RECORD EXCERPTS.
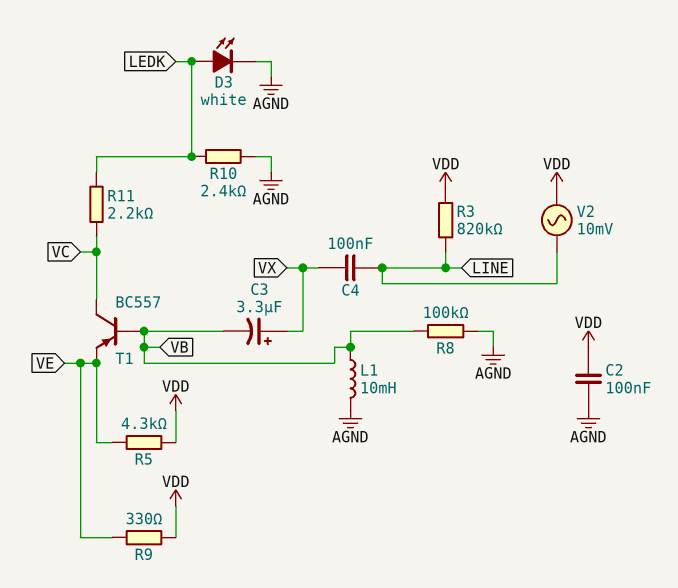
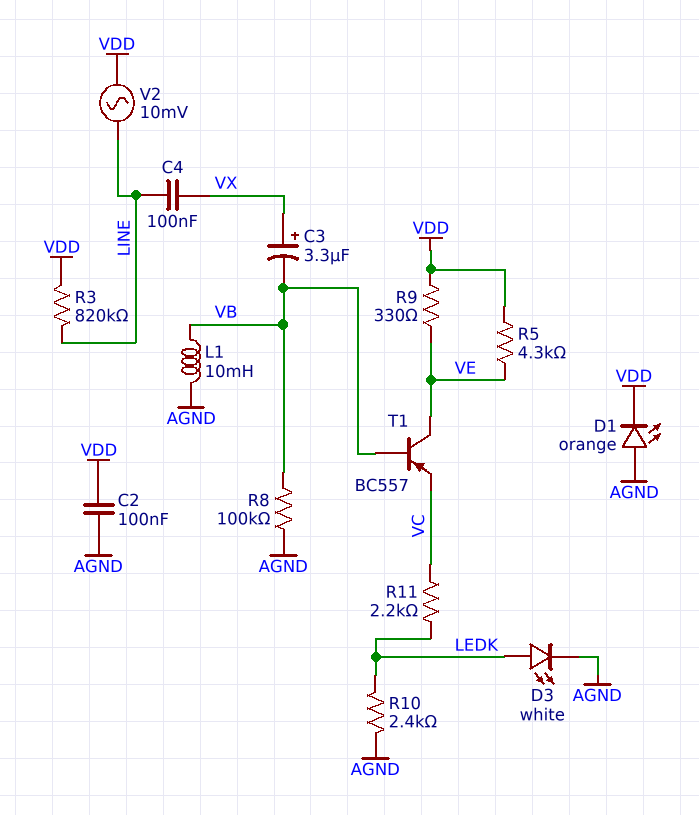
D1: none -> LED orange (A AGND, K VDD)
T1: PNP BC557 (B VB, C VC, E VE) -> PNP BC557 (B VB, C VE, E VC)

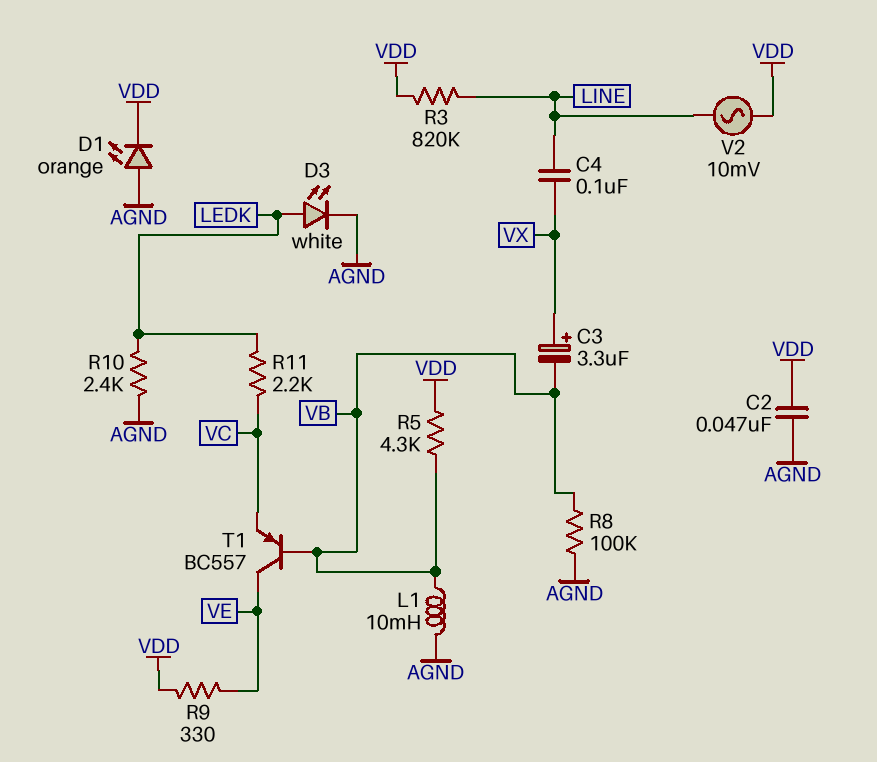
C2: 100nF (AGND, VDD) -> 47nF (AGND, VDD)
R5: 4.3k (VDD, VE) -> 4.3k (VB, VDD)

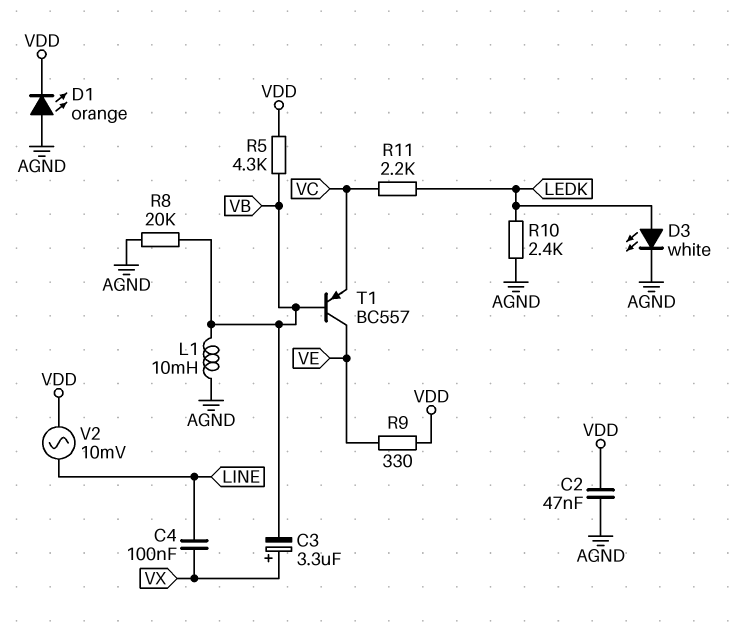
R3: 820k (LINE, VDD) -> none
R8: 100k (AGND, VB) -> 20k (AGND, VB)

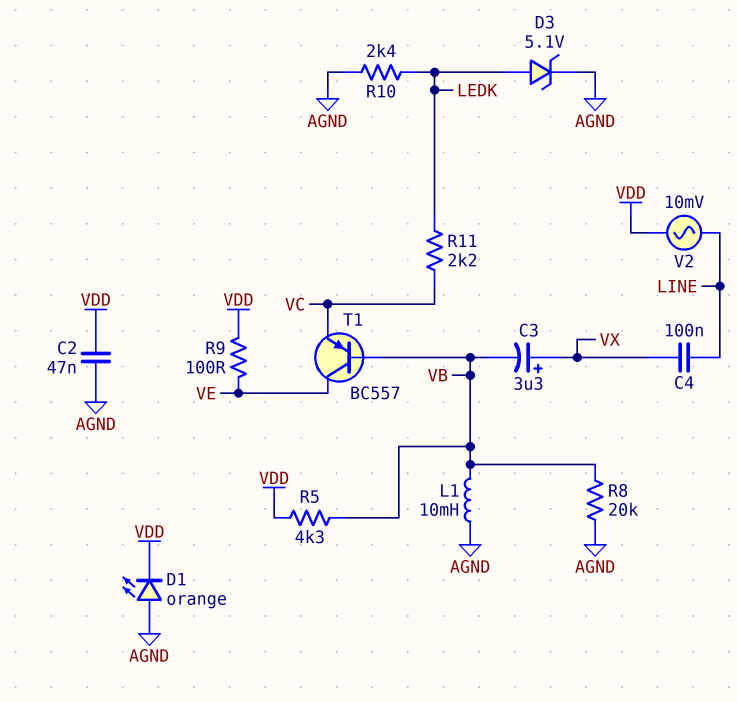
D3: LED white (A LEDK, K AGND) -> zener 5.1V (A LEDK, K AGND)
R9: 330 (VDD, VE) -> 100 (VDD, VE)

TASK DESCRIPTION.
Excluding every picture, set down the listing exactly.

RESPONSE BELOW.
D1: none -> LED orange (A AGND, K VDD)
T1: PNP BC557 (B VB, C VC, E VE) -> PNP BC557 (B VB, C VE, E VC)

C2: 100nF (AGND, VDD) -> 47nF (AGND, VDD)
R5: 4.3k (VDD, VE) -> 4.3k (VB, VDD)

R3: 820k (LINE, VDD) -> none
R8: 100k (AGND, VB) -> 20k (AGND, VB)

D3: LED white (A LEDK, K AGND) -> zener 5.1V (A LEDK, K AGND)
R9: 330 (VDD, VE) -> 100 (VDD, VE)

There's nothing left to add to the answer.